§ Exercise brief: May I please have every record restated word for word, with the images left out?

************

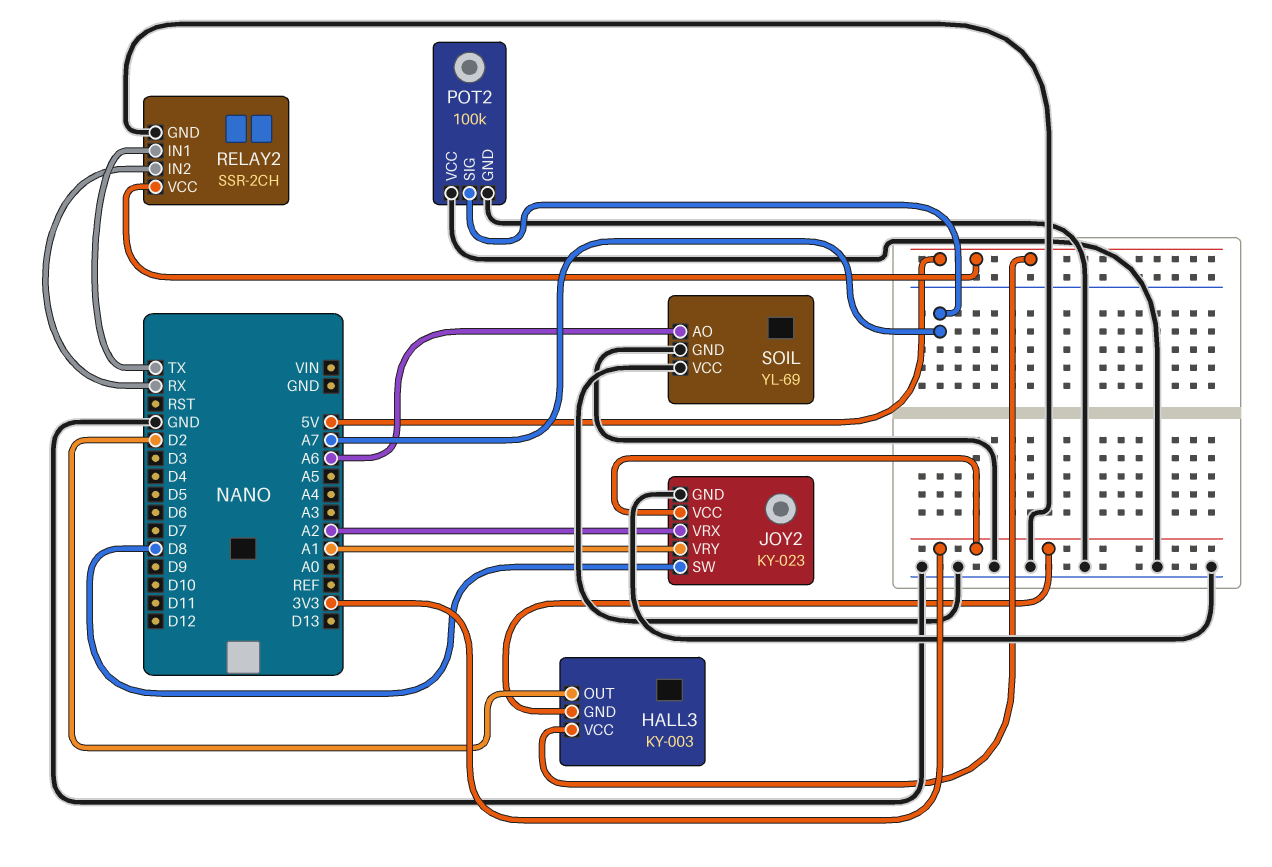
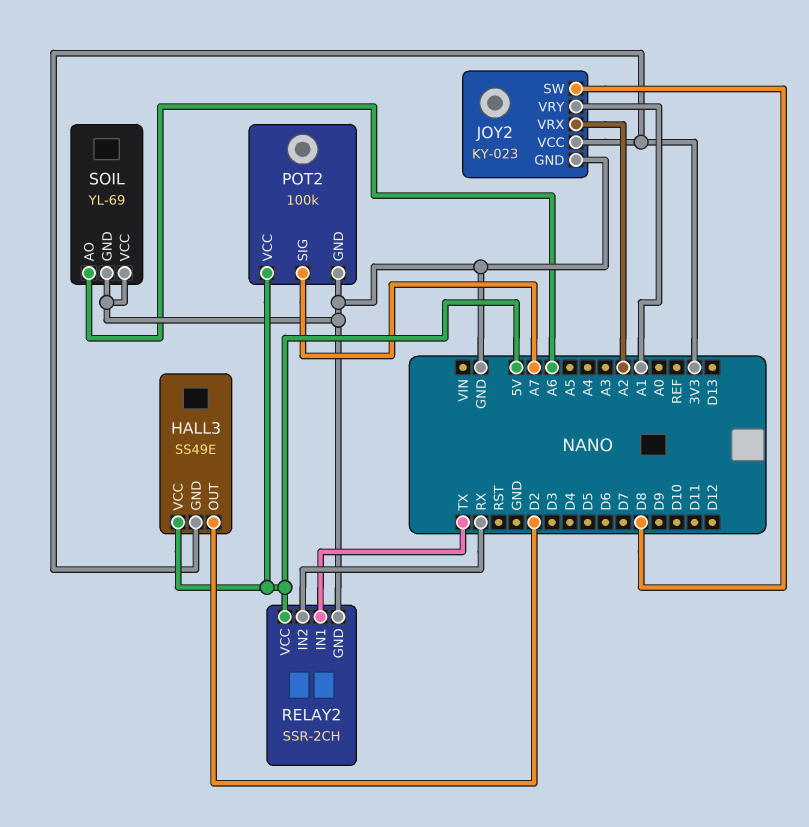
HALL3: KY-003 -> SS49E
POT2 pin VCC: GND -> 5V

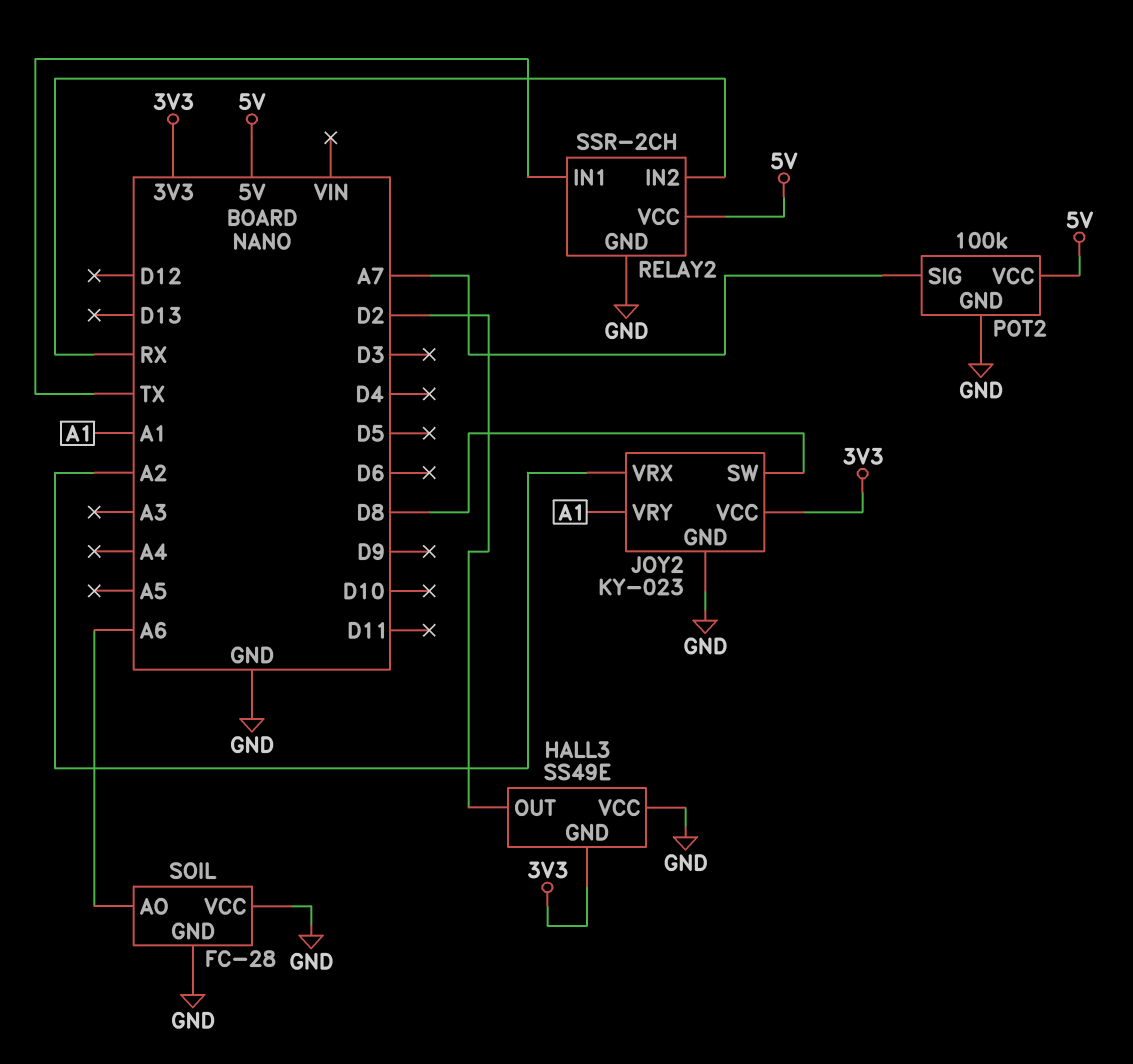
HALL3 pin VCC: 5V -> GND
SOIL: YL-69 -> FC-28

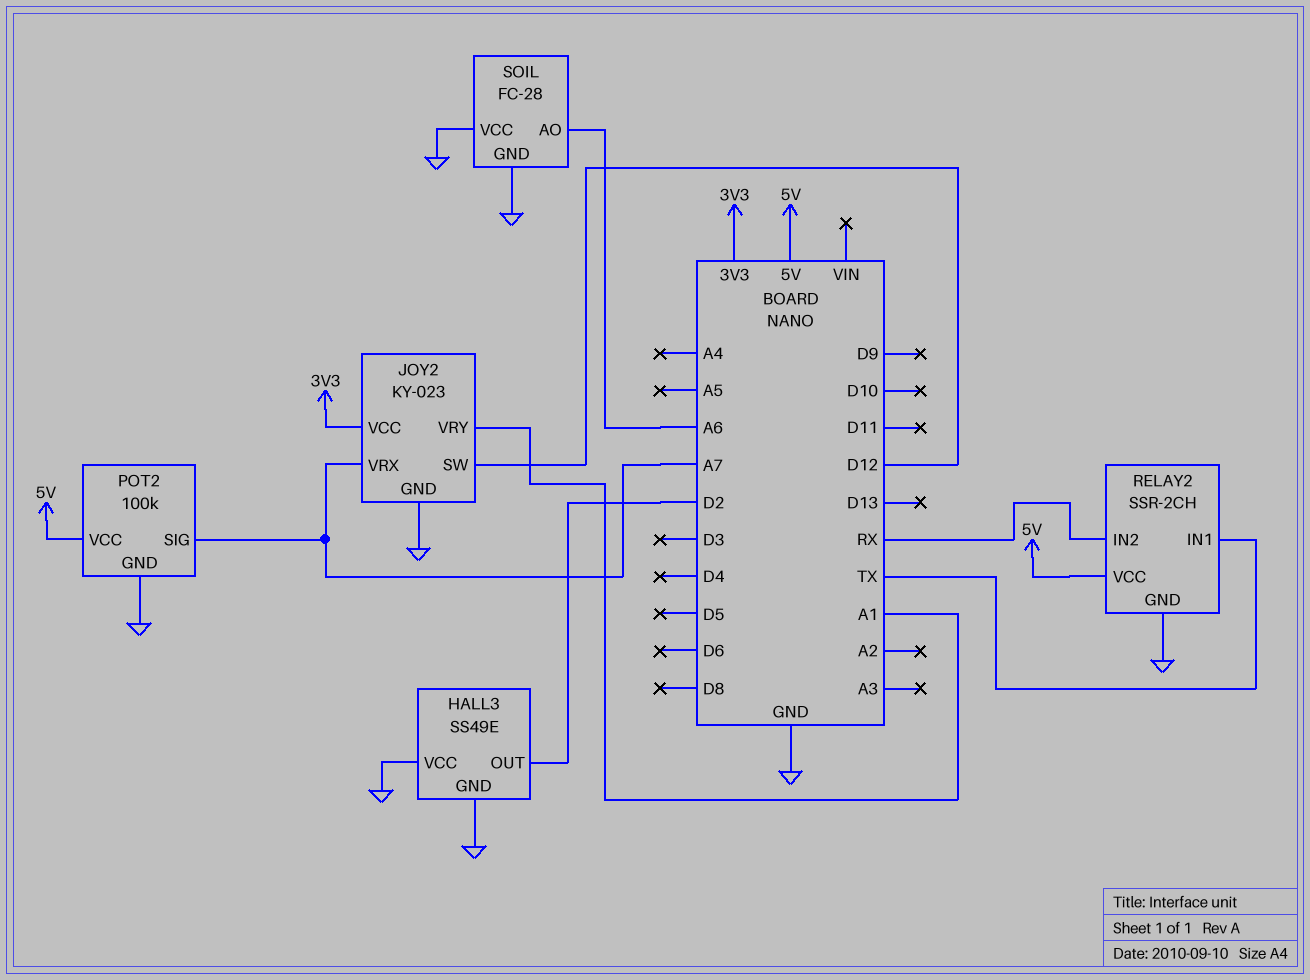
HALL3 pin GND: 3V3 -> GND
JOY2 pin SW: D8 -> D12
JOY2 pin VRX: A2 -> A7

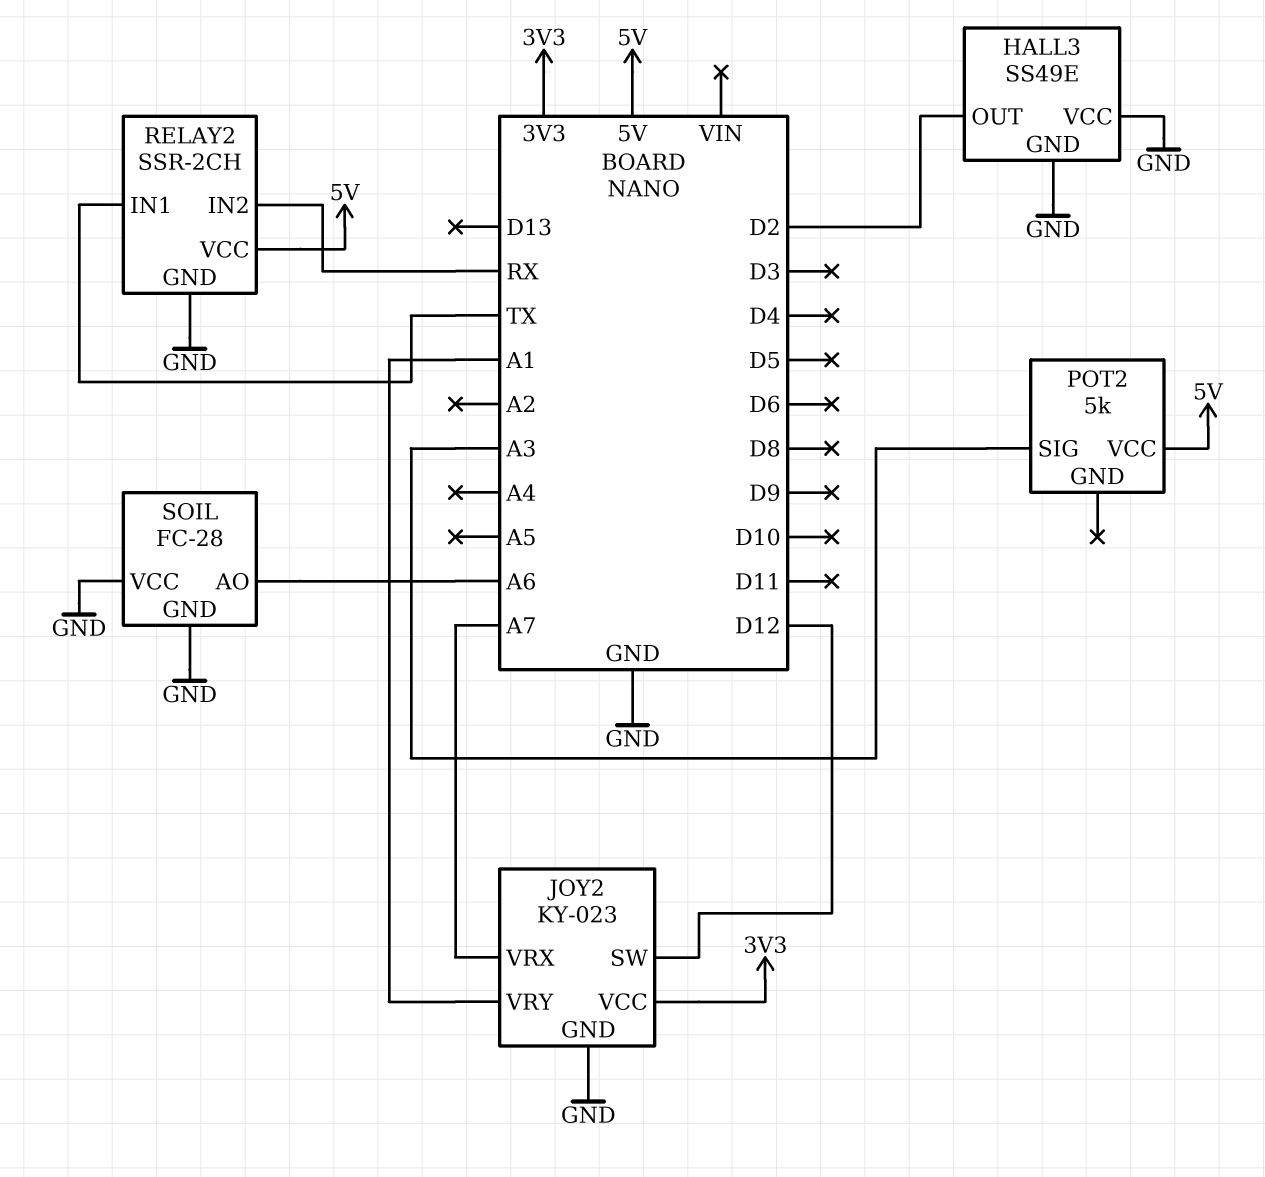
POT2: 100k -> 5k
POT2 pin GND: GND -> none
POT2 pin SIG: A7 -> A3

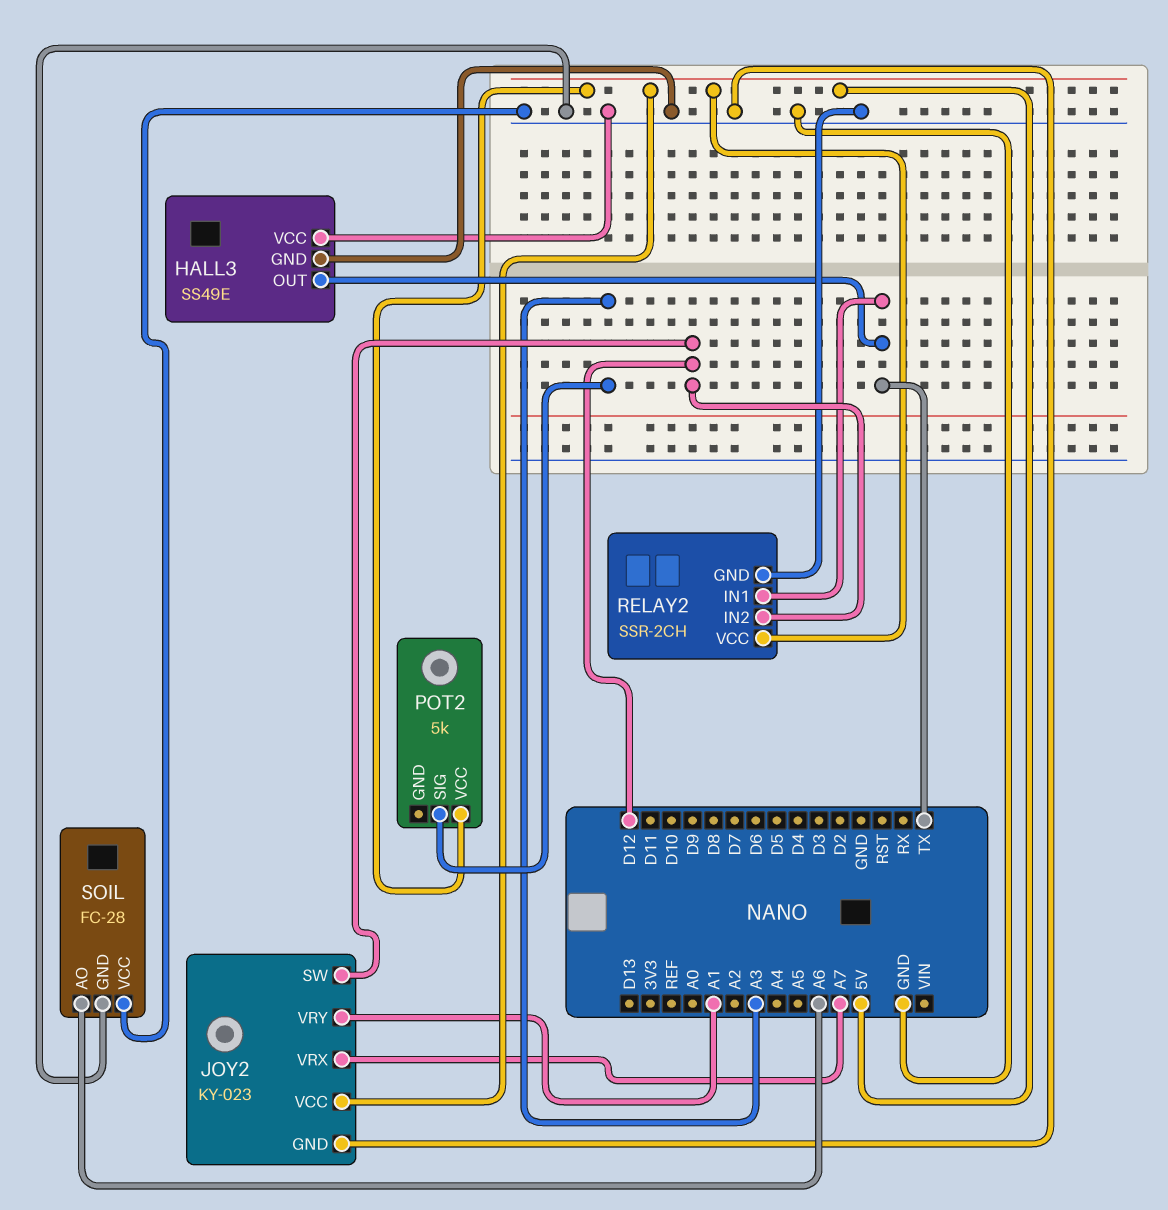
HALL3 pin OUT: D2 -> TX
JOY2 pin VCC: 3V3 -> 5V
RELAY2 pin IN2: RX -> D12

************

§ Response:
HALL3: KY-003 -> SS49E
POT2 pin VCC: GND -> 5V

HALL3 pin VCC: 5V -> GND
SOIL: YL-69 -> FC-28

HALL3 pin GND: 3V3 -> GND
JOY2 pin SW: D8 -> D12
JOY2 pin VRX: A2 -> A7

POT2: 100k -> 5k
POT2 pin GND: GND -> none
POT2 pin SIG: A7 -> A3

HALL3 pin OUT: D2 -> TX
JOY2 pin VCC: 3V3 -> 5V
RELAY2 pin IN2: RX -> D12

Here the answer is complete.